Extracted material:
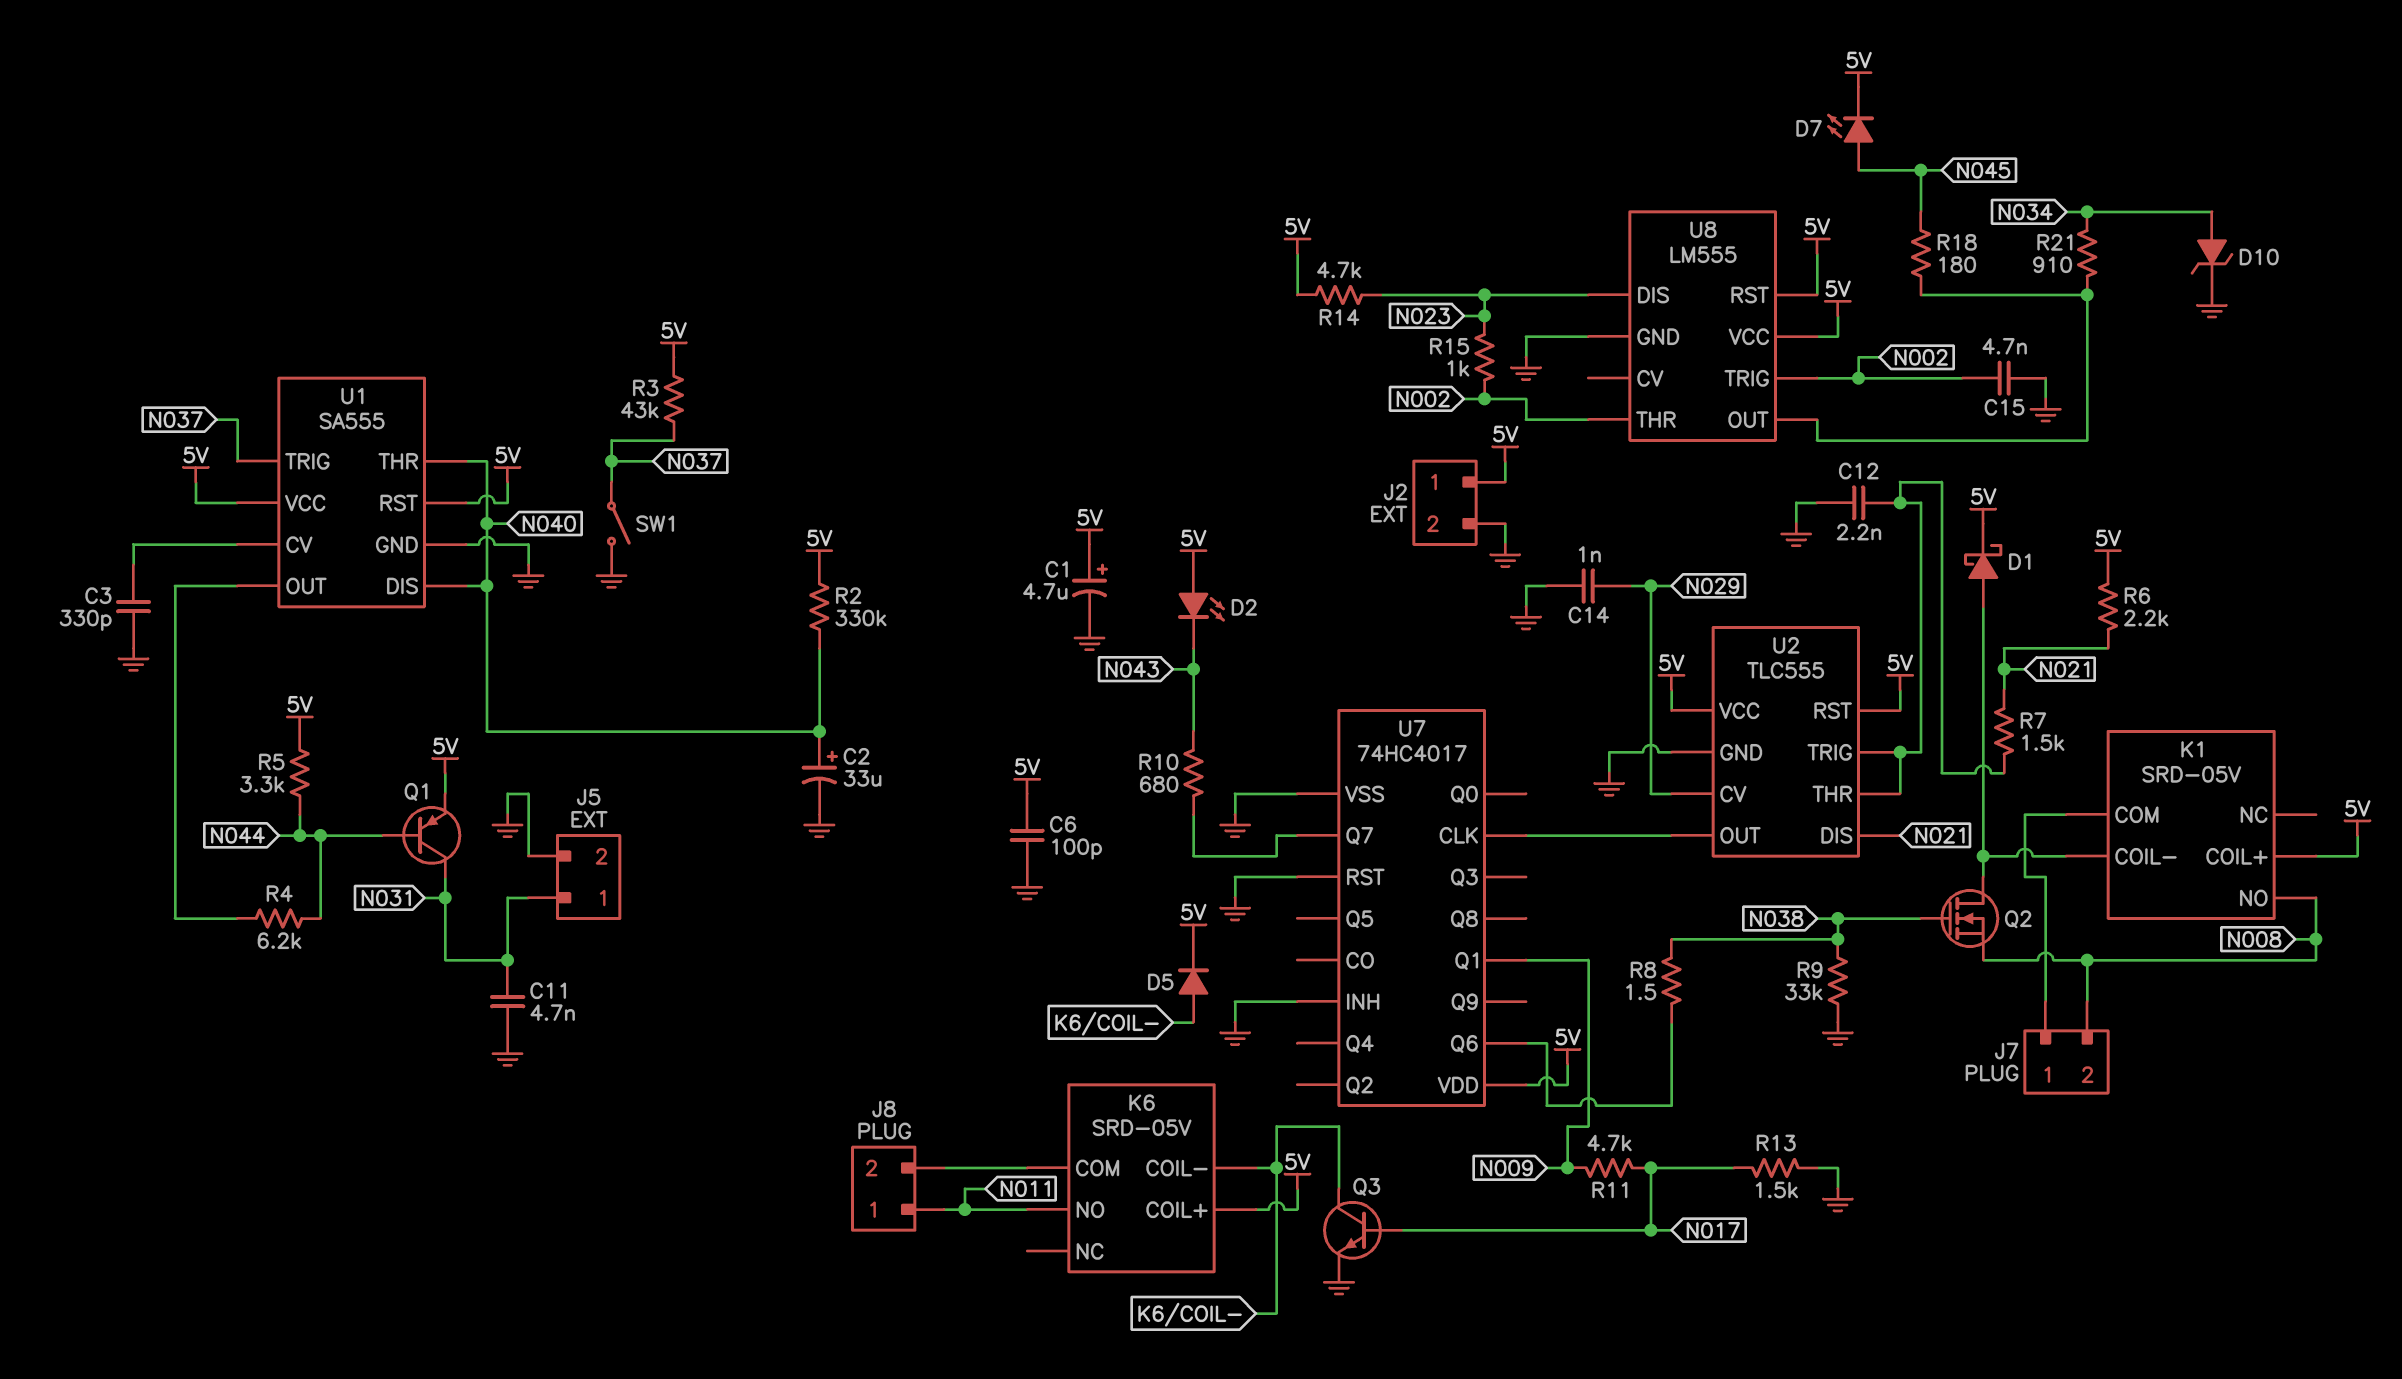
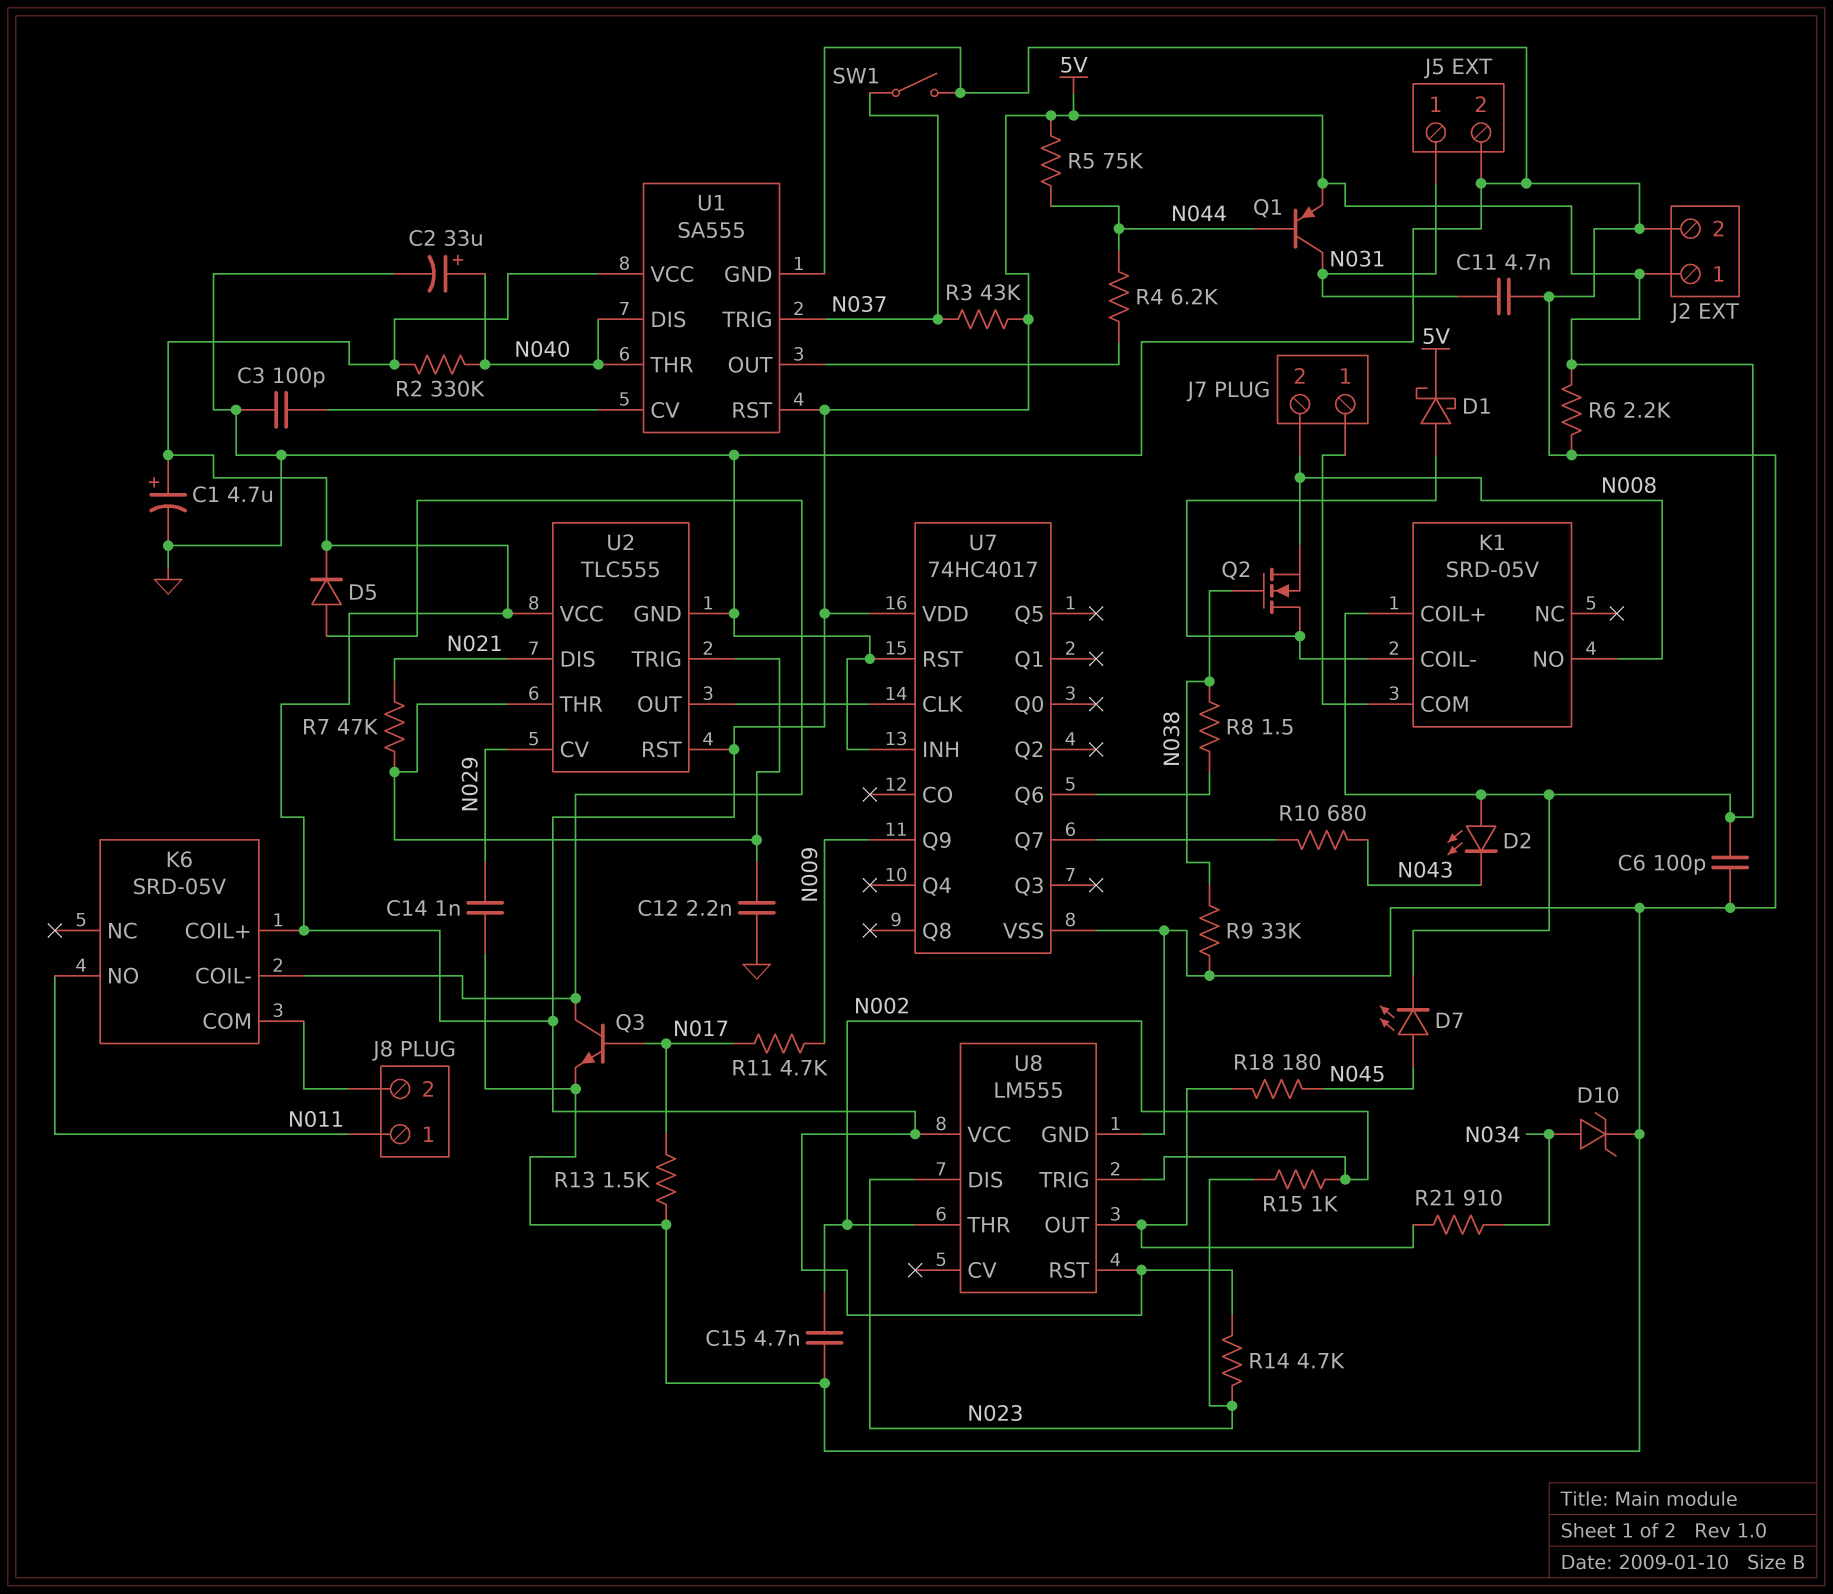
C3: 330pF (GND, U1/CV) -> 100pF (GND, U1/CV)
R5: 3.3k (5V, N044) -> 75k (5V, N044)
R6: 2.2k (5V, N021) -> 2.2k (5V, GND)
R7: 1.5k (N021, U2/THR) -> 47k (N021, U2/THR)
U7 pin Q1: N009 -> none
U7 pin Q9: none -> N009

What you need to do:
Reproduce the listing exactly. Leave its pictures out.

Response for this exercise:
C3: 330pF (GND, U1/CV) -> 100pF (GND, U1/CV)
R5: 3.3k (5V, N044) -> 75k (5V, N044)
R6: 2.2k (5V, N021) -> 2.2k (5V, GND)
R7: 1.5k (N021, U2/THR) -> 47k (N021, U2/THR)
U7 pin Q1: N009 -> none
U7 pin Q9: none -> N009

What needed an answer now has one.